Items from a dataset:
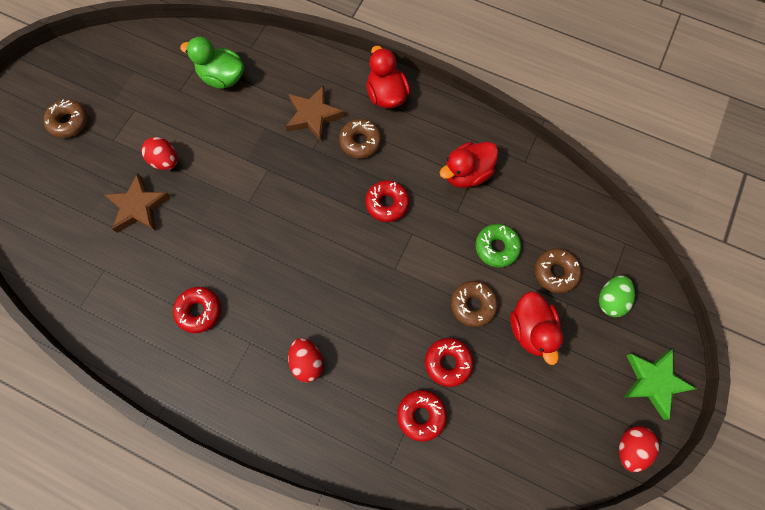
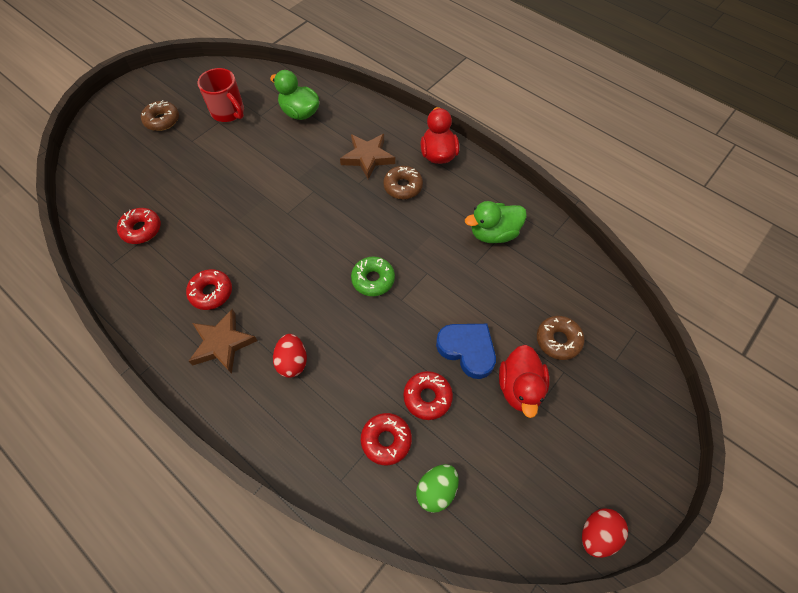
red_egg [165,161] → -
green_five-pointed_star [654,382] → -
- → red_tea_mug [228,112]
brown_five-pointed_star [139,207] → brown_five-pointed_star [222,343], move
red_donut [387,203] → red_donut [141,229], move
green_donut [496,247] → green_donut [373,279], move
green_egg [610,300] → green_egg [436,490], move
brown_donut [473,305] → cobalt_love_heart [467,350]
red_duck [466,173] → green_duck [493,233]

### [WHAT TO DO]
Give the records a second time exactly, keeping the images out.

### [ANSWER FOR THE TASK]
red_egg [165,161] → -
green_five-pointed_star [654,382] → -
- → red_tea_mug [228,112]
brown_five-pointed_star [139,207] → brown_five-pointed_star [222,343], move
red_donut [387,203] → red_donut [141,229], move
green_donut [496,247] → green_donut [373,279], move
green_egg [610,300] → green_egg [436,490], move
brown_donut [473,305] → cobalt_love_heart [467,350]
red_duck [466,173] → green_duck [493,233]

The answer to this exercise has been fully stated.